- [Your task]:
Repeat the listing below word for word, leaving out the pictures.

[Item position entries]
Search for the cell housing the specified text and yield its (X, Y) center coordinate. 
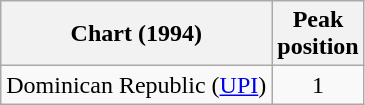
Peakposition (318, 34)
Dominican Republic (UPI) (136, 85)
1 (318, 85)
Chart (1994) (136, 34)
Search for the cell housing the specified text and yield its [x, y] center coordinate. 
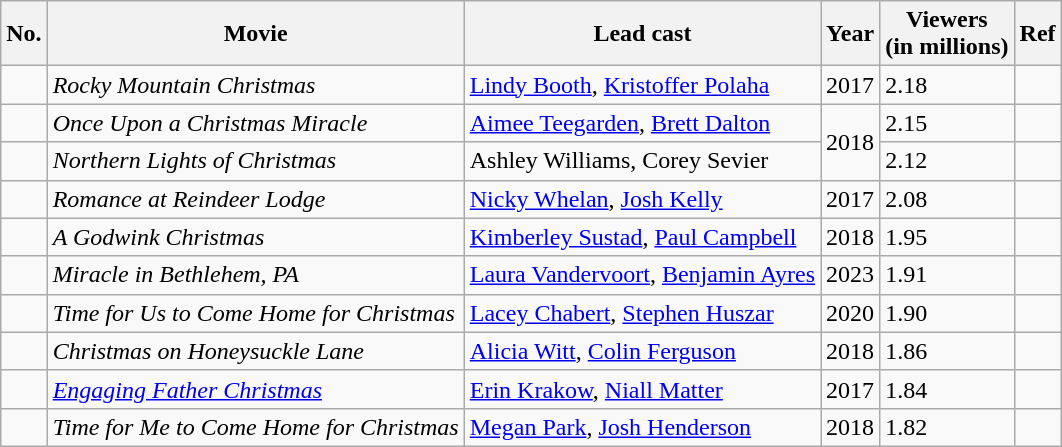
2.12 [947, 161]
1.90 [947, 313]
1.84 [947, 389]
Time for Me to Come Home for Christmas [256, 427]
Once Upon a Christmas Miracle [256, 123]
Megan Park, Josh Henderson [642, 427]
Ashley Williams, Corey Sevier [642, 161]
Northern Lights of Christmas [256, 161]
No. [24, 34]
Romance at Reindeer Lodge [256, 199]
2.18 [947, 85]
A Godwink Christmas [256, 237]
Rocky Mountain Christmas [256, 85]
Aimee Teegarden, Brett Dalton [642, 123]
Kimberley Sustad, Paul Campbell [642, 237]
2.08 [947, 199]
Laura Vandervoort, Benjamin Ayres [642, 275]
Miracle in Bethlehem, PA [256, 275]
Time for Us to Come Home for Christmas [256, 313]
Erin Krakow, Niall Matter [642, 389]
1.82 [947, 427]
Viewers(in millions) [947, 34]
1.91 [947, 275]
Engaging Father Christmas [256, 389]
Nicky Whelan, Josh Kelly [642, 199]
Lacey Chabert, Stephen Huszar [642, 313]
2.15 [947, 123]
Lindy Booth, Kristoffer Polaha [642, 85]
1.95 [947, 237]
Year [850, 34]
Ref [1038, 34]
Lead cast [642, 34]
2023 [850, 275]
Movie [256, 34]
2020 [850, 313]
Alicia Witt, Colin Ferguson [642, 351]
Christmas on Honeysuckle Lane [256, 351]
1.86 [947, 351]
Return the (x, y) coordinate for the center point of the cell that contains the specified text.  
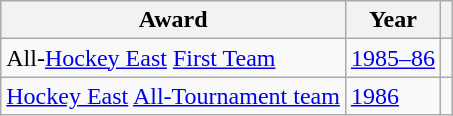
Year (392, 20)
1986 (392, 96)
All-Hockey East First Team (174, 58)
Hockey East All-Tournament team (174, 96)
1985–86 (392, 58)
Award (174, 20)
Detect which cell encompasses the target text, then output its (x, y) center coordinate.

- [Right answer]:
Search for the cell housing the specified text and yield its (X, Y) center coordinate. 
Peakposition (318, 34)
Dominican Republic (UPI) (136, 85)
1 (318, 85)
Chart (1994) (136, 34)
Search for the cell housing the specified text and yield its [x, y] center coordinate. 
2.12 [947, 161]
1.90 [947, 313]
1.84 [947, 389]
Time for Me to Come Home for Christmas [256, 427]
Once Upon a Christmas Miracle [256, 123]
Megan Park, Josh Henderson [642, 427]
Ashley Williams, Corey Sevier [642, 161]
Northern Lights of Christmas [256, 161]
No. [24, 34]
Romance at Reindeer Lodge [256, 199]
2.18 [947, 85]
A Godwink Christmas [256, 237]
Rocky Mountain Christmas [256, 85]
Aimee Teegarden, Brett Dalton [642, 123]
Kimberley Sustad, Paul Campbell [642, 237]
2.08 [947, 199]
Laura Vandervoort, Benjamin Ayres [642, 275]
Miracle in Bethlehem, PA [256, 275]
Time for Us to Come Home for Christmas [256, 313]
Erin Krakow, Niall Matter [642, 389]
1.82 [947, 427]
Viewers(in millions) [947, 34]
1.91 [947, 275]
Engaging Father Christmas [256, 389]
Nicky Whelan, Josh Kelly [642, 199]
Lacey Chabert, Stephen Huszar [642, 313]
2.15 [947, 123]
Lindy Booth, Kristoffer Polaha [642, 85]
1.95 [947, 237]
Year [850, 34]
Ref [1038, 34]
Lead cast [642, 34]
2023 [850, 275]
Movie [256, 34]
2020 [850, 313]
Alicia Witt, Colin Ferguson [642, 351]
Christmas on Honeysuckle Lane [256, 351]
1.86 [947, 351]
Return the (x, y) coordinate for the center point of the cell that contains the specified text.  
Year (392, 20)
1986 (392, 96)
All-Hockey East First Team (174, 58)
Hockey East All-Tournament team (174, 96)
1985–86 (392, 58)
Award (174, 20)
Detect which cell encompasses the target text, then output its (x, y) center coordinate.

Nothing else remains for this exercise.